▶ [DATA EXTRACT]
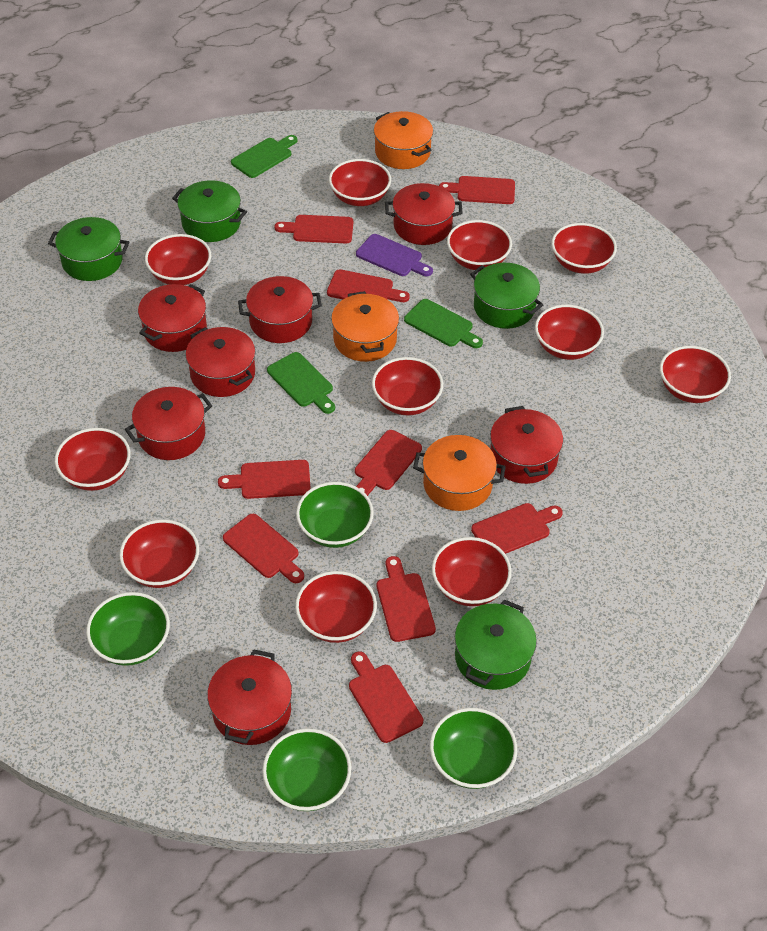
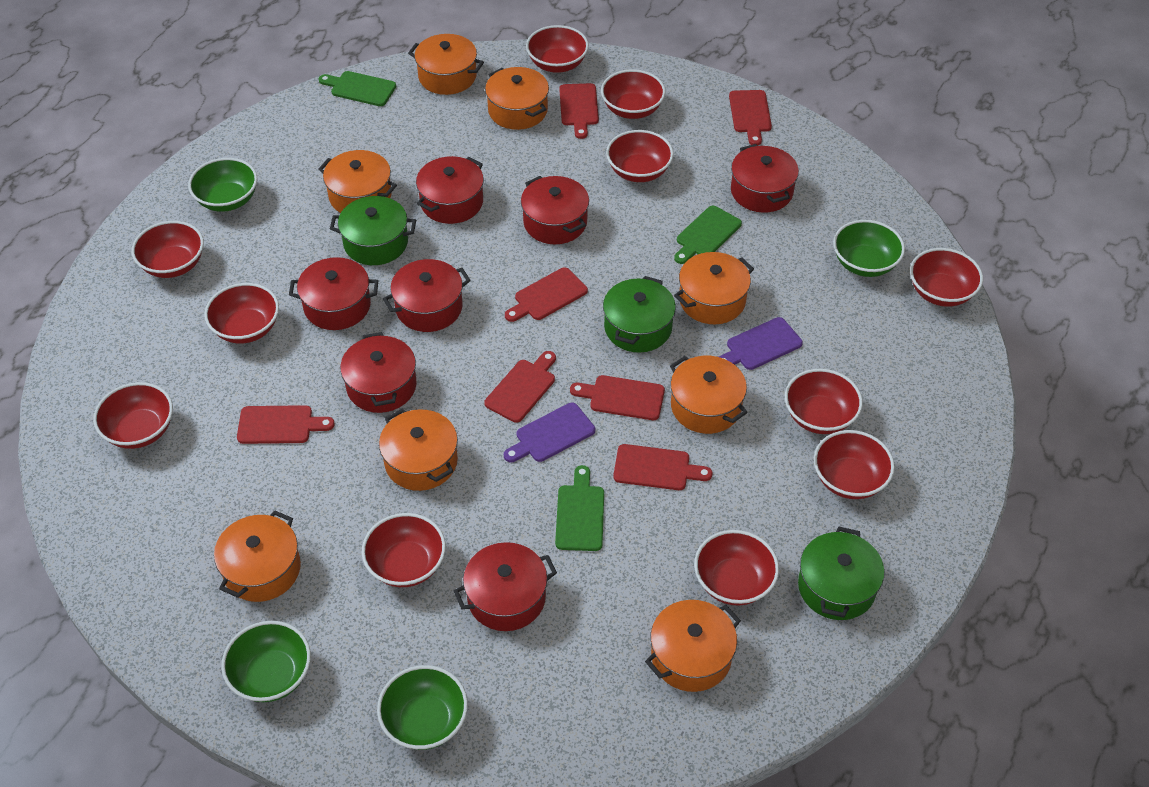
green pot: 4 -> 3
orange pot: 3 -> 8
purple cutting board: 1 -> 2
red cutting board: 9 -> 7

▶ [ACTIVITY] Return each line of the preceding material in which "cutting" can be found.

▶ [OUTPUT BELOW]
purple cutting board: 1 -> 2
red cutting board: 9 -> 7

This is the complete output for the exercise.